(Exercise prompt): Set the records down again exactly, apart from any pictures in them.

(Records provided):
──────────

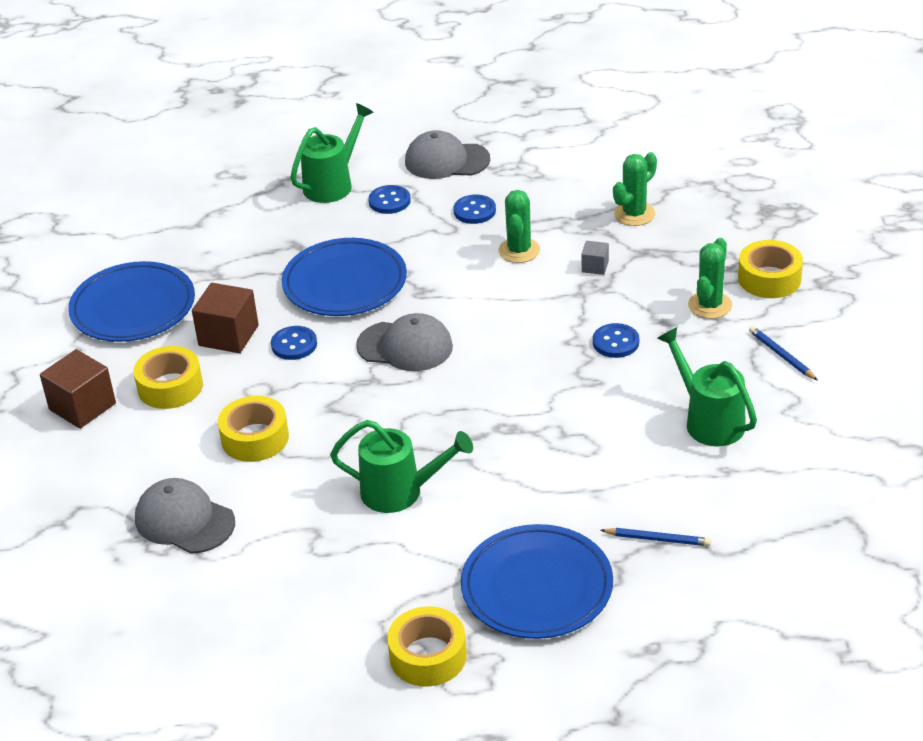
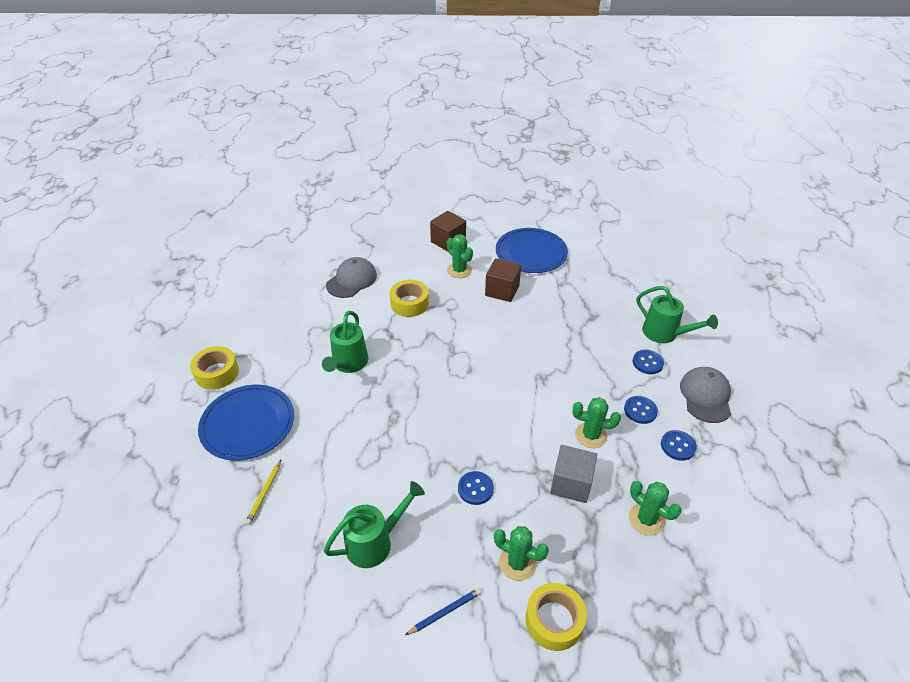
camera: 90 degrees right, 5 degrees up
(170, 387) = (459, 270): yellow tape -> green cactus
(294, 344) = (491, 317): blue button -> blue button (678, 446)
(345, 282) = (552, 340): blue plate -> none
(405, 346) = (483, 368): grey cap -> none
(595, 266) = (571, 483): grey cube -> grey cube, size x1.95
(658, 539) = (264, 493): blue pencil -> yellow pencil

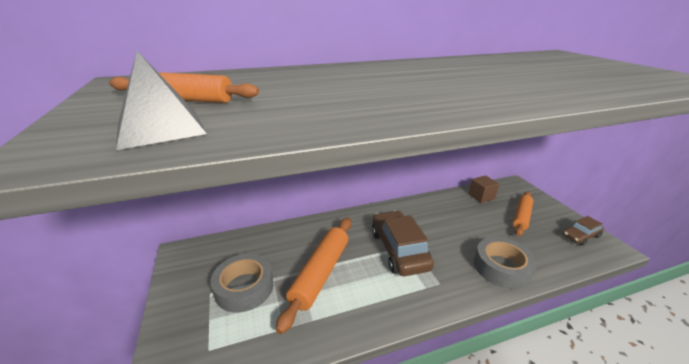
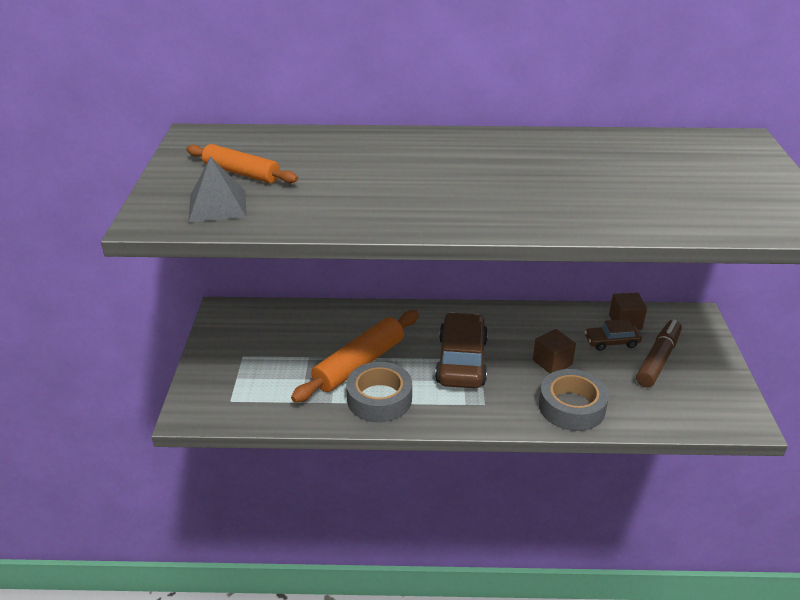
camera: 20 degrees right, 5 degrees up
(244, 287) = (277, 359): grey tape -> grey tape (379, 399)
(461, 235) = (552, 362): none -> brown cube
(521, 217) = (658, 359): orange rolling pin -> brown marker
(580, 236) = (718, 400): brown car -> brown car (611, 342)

──────────

(Exercise solution):
camera: 90 degrees right, 5 degrees up
(170, 387) = (459, 270): yellow tape -> green cactus
(294, 344) = (491, 317): blue button -> blue button (678, 446)
(345, 282) = (552, 340): blue plate -> none
(405, 346) = (483, 368): grey cap -> none
(595, 266) = (571, 483): grey cube -> grey cube, size x1.95
(658, 539) = (264, 493): blue pencil -> yellow pencil

camera: 20 degrees right, 5 degrees up
(244, 287) = (277, 359): grey tape -> grey tape (379, 399)
(461, 235) = (552, 362): none -> brown cube
(521, 217) = (658, 359): orange rolling pin -> brown marker
(580, 236) = (718, 400): brown car -> brown car (611, 342)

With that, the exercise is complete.